=== Begin Enclosure ===

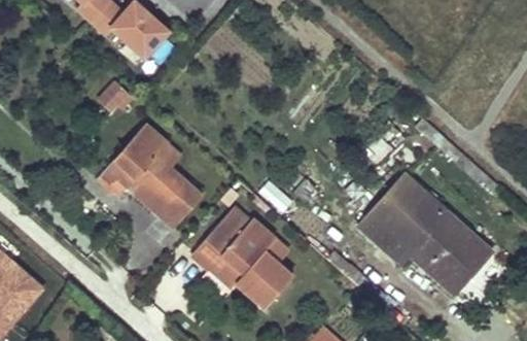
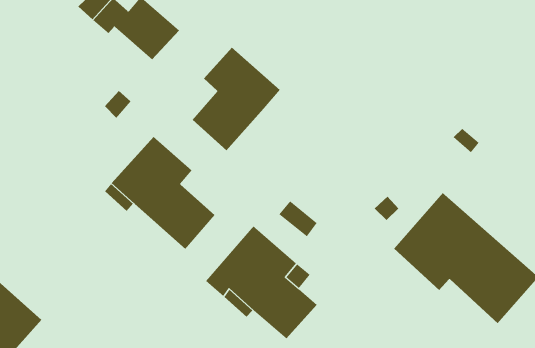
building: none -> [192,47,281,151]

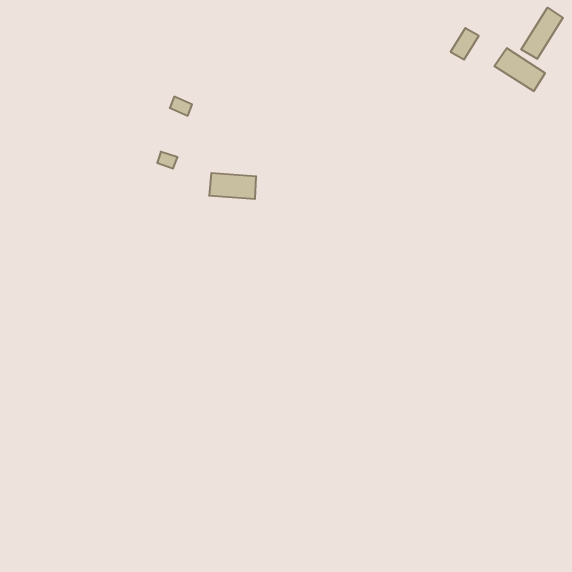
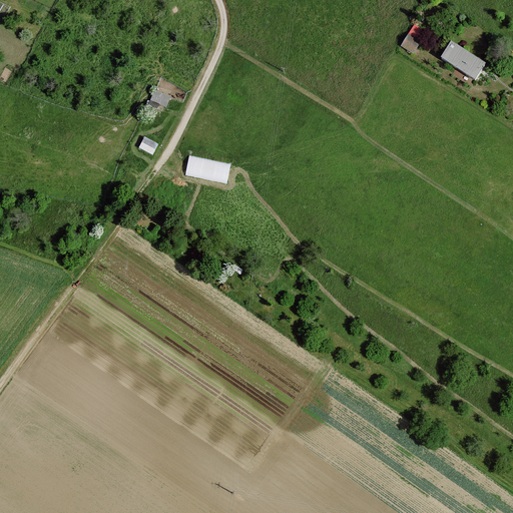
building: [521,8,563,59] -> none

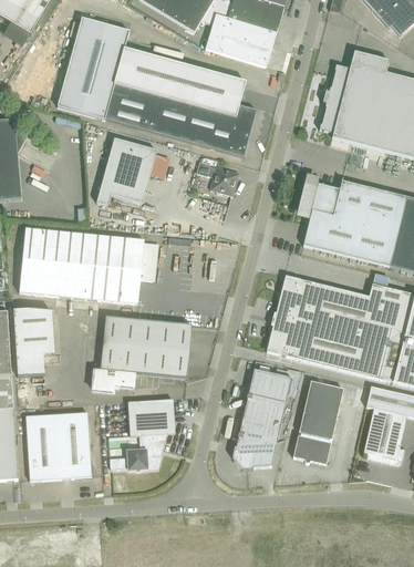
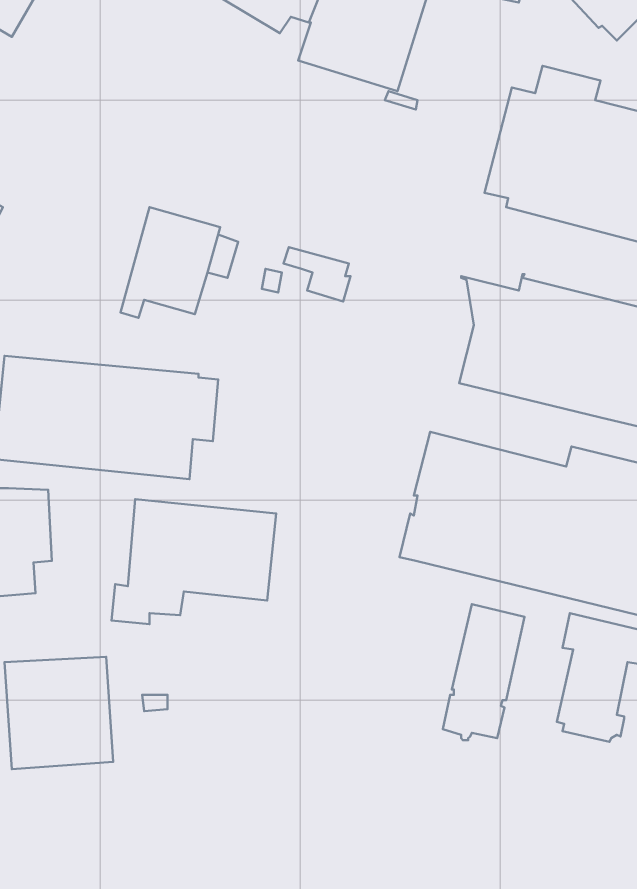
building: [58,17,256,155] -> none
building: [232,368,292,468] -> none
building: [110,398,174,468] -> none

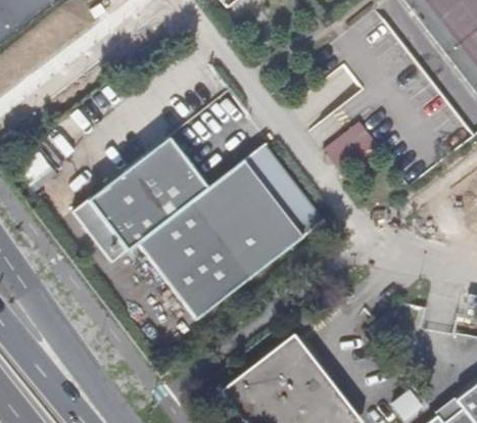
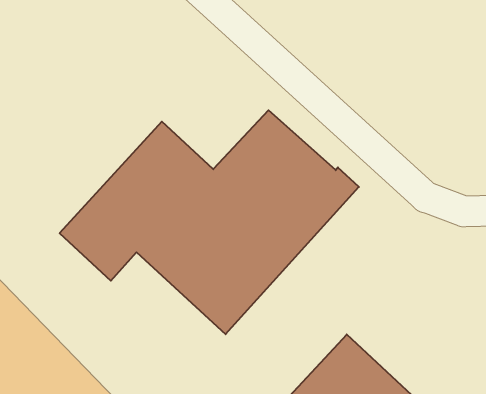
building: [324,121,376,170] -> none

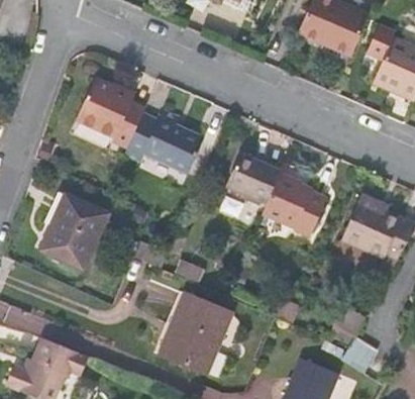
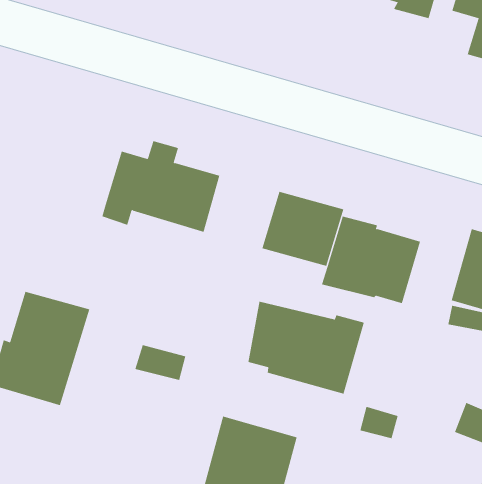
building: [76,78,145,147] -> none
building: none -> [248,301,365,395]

=== End Enclosure ===

ASSIGNMENT
Set down word for word the lines beginning with the one containing "building: [324,121,376,170] -> none" and ending with the last line of the listing, inclusive. Omit every picture.

RESPONSE TO THE EXERCISE
building: [324,121,376,170] -> none

building: [76,78,145,147] -> none
building: none -> [248,301,365,395]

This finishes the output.